GIVEN RECORDS →
┌────────

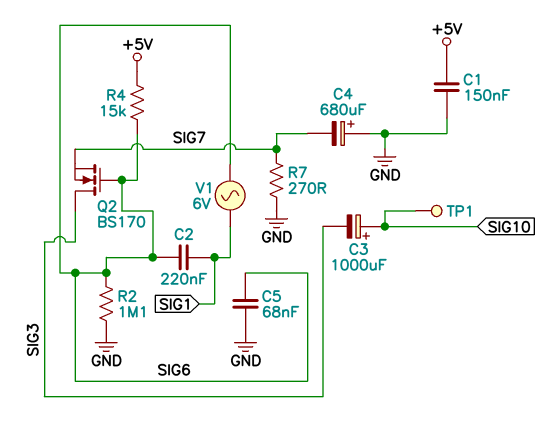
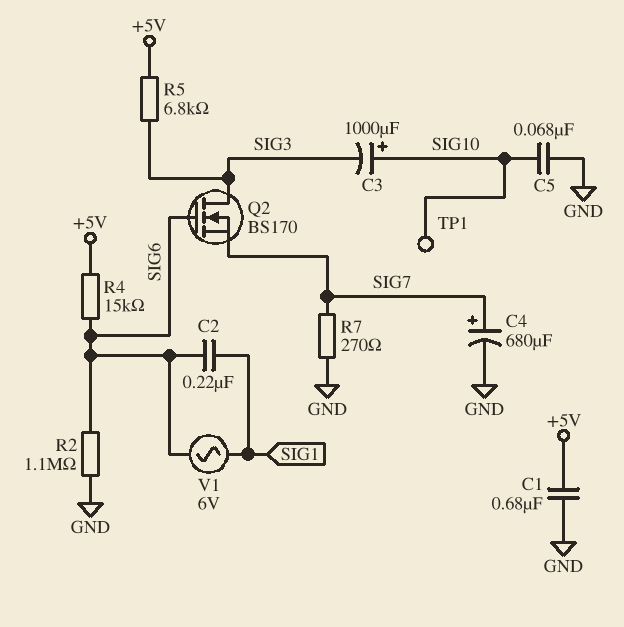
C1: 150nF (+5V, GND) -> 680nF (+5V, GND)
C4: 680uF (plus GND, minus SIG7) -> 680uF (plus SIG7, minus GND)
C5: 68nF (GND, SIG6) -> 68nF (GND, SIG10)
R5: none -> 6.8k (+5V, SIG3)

└────────
┌────────

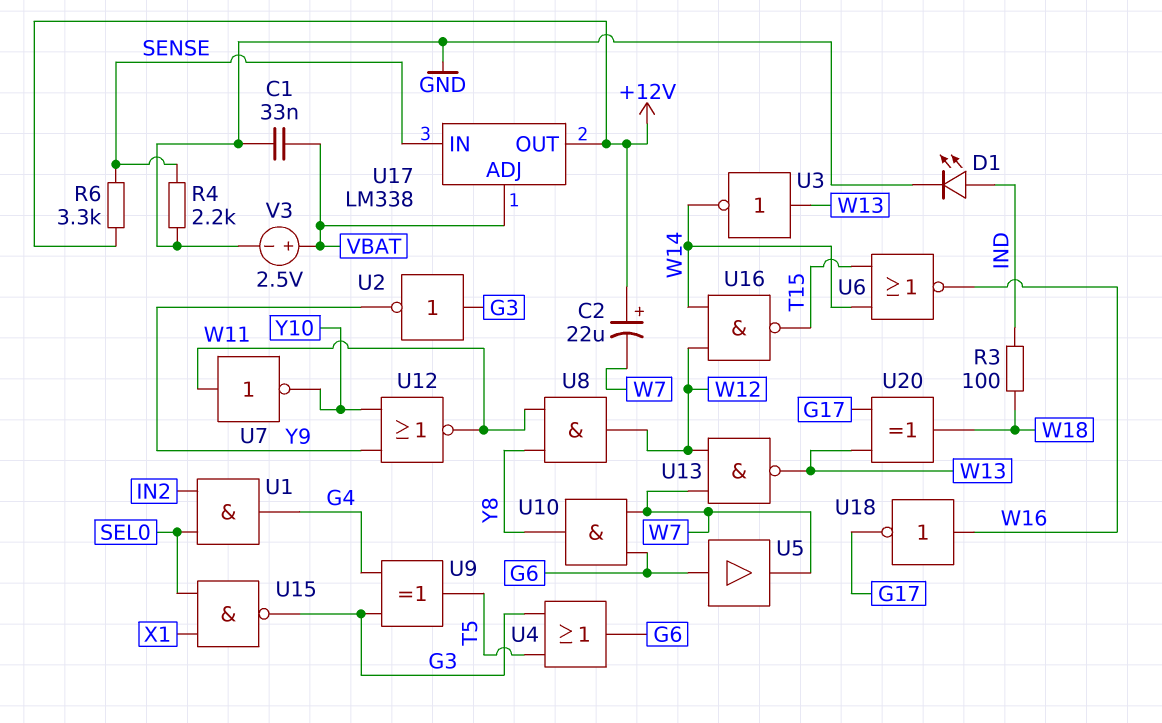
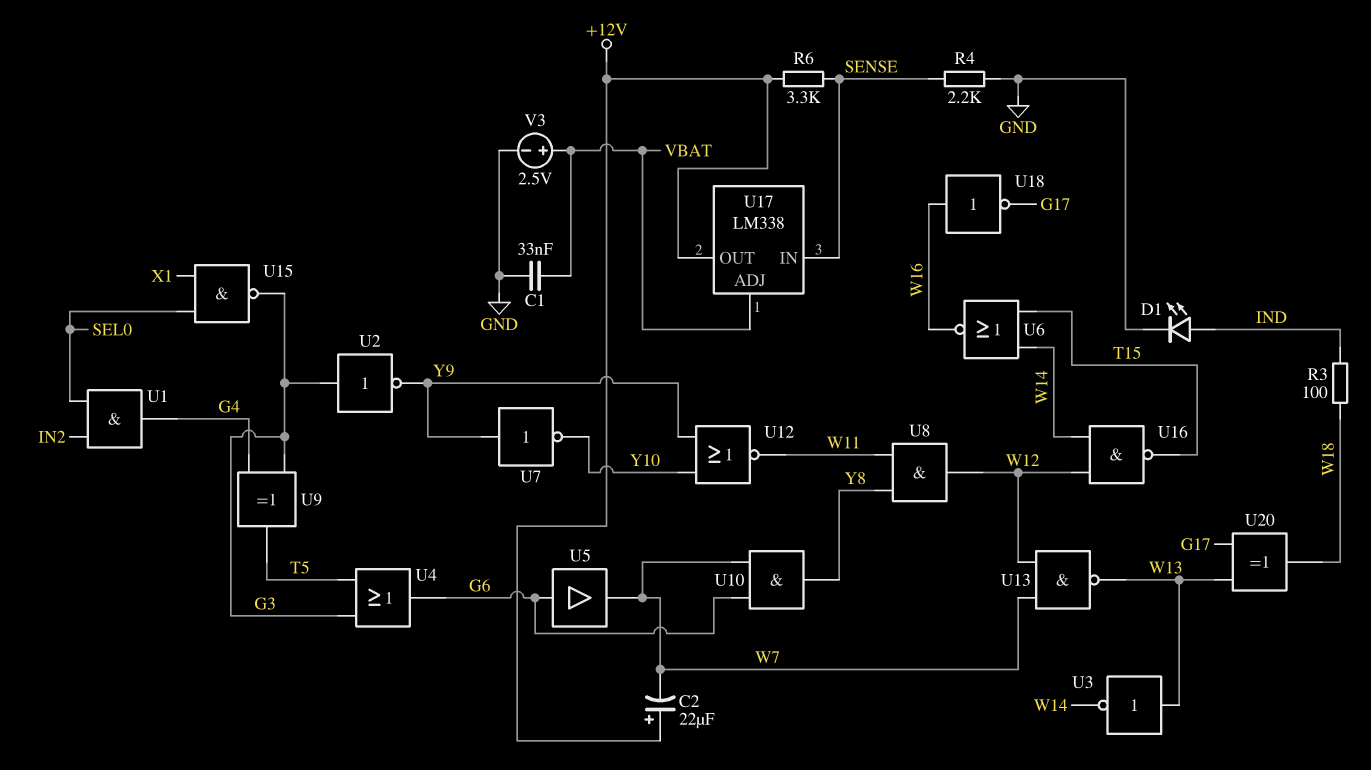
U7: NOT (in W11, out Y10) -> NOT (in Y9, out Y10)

└────────

TRY IT →
An exact copy of the lines above, from the one containing "C1: 150nF (+5V, GND) -> 680nF (+5V, GND)" through the one containing "R5: none -> 6.8k (+5V, SIG3)", is the whole of the answer.

OUTPUT BELOW →
C1: 150nF (+5V, GND) -> 680nF (+5V, GND)
C4: 680uF (plus GND, minus SIG7) -> 680uF (plus SIG7, minus GND)
C5: 68nF (GND, SIG6) -> 68nF (GND, SIG10)
R5: none -> 6.8k (+5V, SIG3)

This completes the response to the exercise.